◆ Data for processing:
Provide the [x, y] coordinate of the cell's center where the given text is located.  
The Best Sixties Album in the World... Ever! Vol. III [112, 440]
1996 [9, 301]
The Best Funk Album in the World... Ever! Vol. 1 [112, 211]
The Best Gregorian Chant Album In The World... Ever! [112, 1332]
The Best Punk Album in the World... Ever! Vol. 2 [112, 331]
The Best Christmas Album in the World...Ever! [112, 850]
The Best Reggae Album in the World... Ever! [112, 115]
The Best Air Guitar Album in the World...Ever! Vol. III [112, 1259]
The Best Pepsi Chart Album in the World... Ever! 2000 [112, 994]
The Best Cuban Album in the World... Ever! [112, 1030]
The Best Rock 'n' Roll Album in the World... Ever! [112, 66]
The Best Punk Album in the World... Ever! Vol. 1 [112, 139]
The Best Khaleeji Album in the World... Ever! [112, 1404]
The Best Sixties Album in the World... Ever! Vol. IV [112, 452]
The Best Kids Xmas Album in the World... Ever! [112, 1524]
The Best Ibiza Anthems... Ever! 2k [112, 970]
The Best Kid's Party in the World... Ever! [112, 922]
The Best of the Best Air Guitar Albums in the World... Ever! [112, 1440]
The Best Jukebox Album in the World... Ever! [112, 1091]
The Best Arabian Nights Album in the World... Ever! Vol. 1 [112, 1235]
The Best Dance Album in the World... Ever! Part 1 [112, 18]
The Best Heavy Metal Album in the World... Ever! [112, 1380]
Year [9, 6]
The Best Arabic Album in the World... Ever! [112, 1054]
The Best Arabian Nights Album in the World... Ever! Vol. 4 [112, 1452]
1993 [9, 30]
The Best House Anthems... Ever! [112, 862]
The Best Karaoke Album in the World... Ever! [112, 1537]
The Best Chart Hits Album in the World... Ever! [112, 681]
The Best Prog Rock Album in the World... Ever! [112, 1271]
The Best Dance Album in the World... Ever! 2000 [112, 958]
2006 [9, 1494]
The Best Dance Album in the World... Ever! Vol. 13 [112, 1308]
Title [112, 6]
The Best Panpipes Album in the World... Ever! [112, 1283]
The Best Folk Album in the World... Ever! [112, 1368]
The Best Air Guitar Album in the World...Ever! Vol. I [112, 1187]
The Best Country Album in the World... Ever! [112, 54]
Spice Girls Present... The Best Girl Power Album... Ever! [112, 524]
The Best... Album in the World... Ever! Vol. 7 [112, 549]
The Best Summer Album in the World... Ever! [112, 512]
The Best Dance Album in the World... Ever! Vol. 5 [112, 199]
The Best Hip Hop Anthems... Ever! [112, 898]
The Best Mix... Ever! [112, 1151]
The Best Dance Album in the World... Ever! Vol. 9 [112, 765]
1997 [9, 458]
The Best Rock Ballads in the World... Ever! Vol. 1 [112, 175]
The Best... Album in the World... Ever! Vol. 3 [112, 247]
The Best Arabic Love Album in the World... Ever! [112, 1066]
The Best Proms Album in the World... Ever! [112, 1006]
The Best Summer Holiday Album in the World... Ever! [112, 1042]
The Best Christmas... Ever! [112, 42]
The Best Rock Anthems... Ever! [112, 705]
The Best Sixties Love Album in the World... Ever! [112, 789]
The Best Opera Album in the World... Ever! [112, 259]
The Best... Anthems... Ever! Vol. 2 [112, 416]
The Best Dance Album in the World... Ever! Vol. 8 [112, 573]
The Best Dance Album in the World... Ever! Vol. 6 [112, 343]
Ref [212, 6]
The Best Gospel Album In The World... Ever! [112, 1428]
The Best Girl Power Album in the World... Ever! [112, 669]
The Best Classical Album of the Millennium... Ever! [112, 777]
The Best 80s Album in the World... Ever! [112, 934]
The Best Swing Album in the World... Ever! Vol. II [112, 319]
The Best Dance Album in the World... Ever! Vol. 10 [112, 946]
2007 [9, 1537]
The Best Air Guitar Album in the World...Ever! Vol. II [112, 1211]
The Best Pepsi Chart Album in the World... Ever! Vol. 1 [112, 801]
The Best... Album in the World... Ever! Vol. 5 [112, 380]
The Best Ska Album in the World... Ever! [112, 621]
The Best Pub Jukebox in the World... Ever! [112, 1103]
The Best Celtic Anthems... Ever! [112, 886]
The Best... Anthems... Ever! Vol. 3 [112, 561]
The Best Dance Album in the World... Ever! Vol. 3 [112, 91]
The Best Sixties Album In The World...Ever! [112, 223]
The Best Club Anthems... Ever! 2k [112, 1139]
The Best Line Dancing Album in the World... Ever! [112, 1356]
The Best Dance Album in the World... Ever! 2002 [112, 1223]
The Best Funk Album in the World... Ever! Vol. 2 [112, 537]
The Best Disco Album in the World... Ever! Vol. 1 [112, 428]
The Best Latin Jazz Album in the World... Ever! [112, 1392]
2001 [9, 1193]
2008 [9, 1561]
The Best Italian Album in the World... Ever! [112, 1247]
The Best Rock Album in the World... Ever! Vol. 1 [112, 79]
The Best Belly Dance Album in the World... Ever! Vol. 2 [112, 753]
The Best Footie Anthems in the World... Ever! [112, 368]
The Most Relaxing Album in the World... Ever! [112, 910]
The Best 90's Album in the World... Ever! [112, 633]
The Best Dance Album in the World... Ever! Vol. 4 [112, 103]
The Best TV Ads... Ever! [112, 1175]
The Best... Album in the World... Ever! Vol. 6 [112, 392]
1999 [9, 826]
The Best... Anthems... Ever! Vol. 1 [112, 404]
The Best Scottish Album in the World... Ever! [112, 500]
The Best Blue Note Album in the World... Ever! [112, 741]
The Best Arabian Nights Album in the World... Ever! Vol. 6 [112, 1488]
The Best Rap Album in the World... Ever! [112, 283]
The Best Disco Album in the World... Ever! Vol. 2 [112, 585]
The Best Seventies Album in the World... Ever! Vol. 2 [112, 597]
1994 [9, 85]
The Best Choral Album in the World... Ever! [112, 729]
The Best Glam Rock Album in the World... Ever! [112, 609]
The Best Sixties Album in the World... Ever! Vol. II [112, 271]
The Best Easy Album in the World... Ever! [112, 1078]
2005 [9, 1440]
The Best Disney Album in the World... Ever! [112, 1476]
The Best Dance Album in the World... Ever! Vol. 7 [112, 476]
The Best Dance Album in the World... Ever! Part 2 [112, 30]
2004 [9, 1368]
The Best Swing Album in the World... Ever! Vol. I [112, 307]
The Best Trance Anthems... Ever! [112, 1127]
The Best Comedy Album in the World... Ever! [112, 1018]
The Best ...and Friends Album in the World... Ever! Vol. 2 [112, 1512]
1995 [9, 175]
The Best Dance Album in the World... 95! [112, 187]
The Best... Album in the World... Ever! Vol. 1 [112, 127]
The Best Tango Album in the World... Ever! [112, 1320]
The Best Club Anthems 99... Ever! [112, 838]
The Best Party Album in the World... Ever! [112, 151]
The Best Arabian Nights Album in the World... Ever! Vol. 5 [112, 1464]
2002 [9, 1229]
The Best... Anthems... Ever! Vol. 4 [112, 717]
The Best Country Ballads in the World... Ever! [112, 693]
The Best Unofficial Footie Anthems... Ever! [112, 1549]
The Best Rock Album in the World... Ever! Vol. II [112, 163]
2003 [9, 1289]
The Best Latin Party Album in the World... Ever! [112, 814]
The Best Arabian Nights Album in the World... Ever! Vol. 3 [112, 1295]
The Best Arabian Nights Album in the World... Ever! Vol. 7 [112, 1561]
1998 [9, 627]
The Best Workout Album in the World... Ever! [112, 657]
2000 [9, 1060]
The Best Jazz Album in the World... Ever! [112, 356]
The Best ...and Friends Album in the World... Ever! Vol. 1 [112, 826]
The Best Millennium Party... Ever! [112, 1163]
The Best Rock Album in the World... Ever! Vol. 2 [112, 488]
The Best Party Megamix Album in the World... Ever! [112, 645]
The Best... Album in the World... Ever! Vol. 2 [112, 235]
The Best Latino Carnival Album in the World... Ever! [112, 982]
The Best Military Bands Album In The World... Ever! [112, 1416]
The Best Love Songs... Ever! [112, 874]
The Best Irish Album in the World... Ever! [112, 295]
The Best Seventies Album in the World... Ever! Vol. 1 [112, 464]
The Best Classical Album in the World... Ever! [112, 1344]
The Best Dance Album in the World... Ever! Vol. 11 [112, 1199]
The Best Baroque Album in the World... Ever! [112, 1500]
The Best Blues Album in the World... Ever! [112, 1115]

◆ Required work:
Write out the records word for word, starting at the first line and ending at the line that contains "The Best Air Guitar Album in the World...Ever! Vol. III", with both of those lines included.

◆ Task result:
Provide the [x, y] coordinate of the cell's center where the given text is located.  
The Best Sixties Album in the World... Ever! Vol. III [112, 440]
1996 [9, 301]
The Best Funk Album in the World... Ever! Vol. 1 [112, 211]
The Best Gregorian Chant Album In The World... Ever! [112, 1332]
The Best Punk Album in the World... Ever! Vol. 2 [112, 331]
The Best Christmas Album in the World...Ever! [112, 850]
The Best Reggae Album in the World... Ever! [112, 115]
The Best Air Guitar Album in the World...Ever! Vol. III [112, 1259]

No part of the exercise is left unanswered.